(Stored entries)
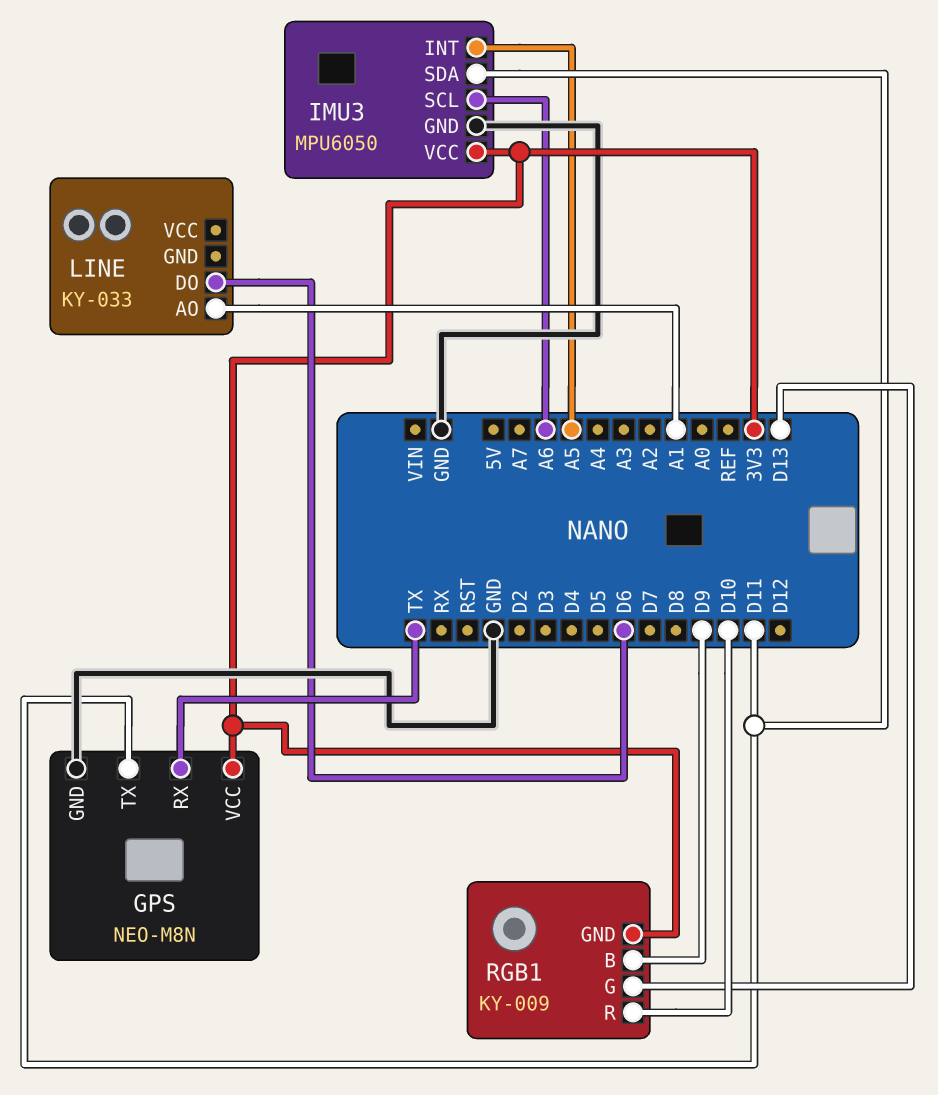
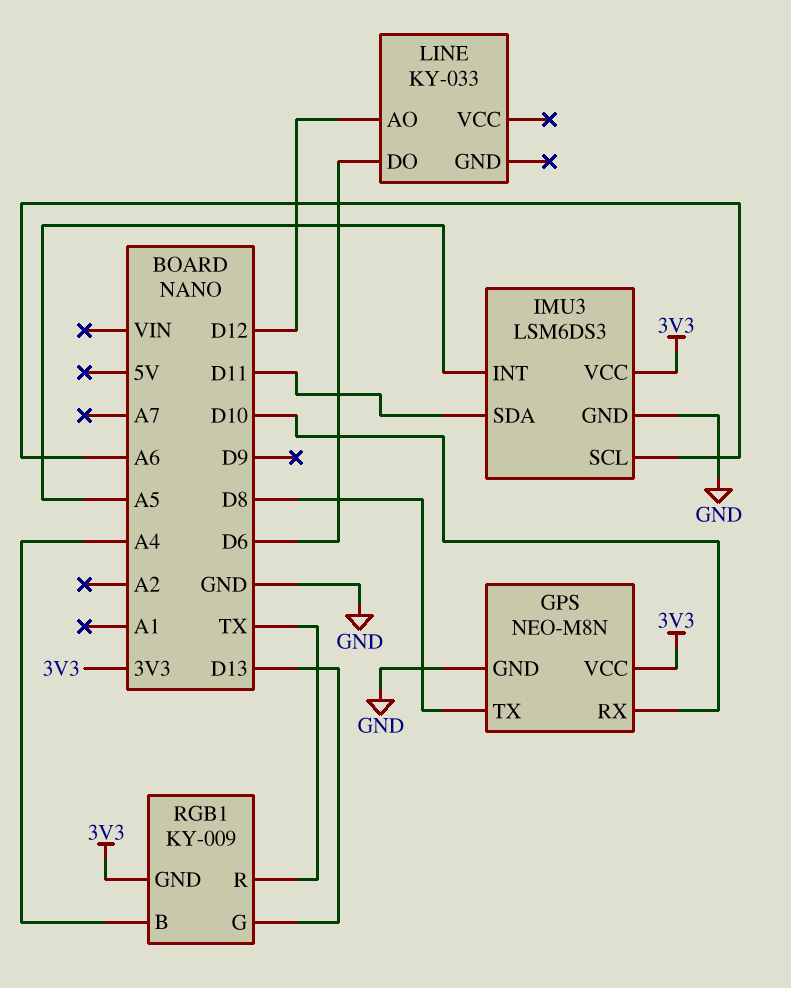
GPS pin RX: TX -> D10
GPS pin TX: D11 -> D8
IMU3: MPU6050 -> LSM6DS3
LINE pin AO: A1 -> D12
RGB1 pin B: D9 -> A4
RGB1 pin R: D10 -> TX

Problem to solve :: Print all of the entries word for word. Omit the pictures they contain.

The answer ::
GPS pin RX: TX -> D10
GPS pin TX: D11 -> D8
IMU3: MPU6050 -> LSM6DS3
LINE pin AO: A1 -> D12
RGB1 pin B: D9 -> A4
RGB1 pin R: D10 -> TX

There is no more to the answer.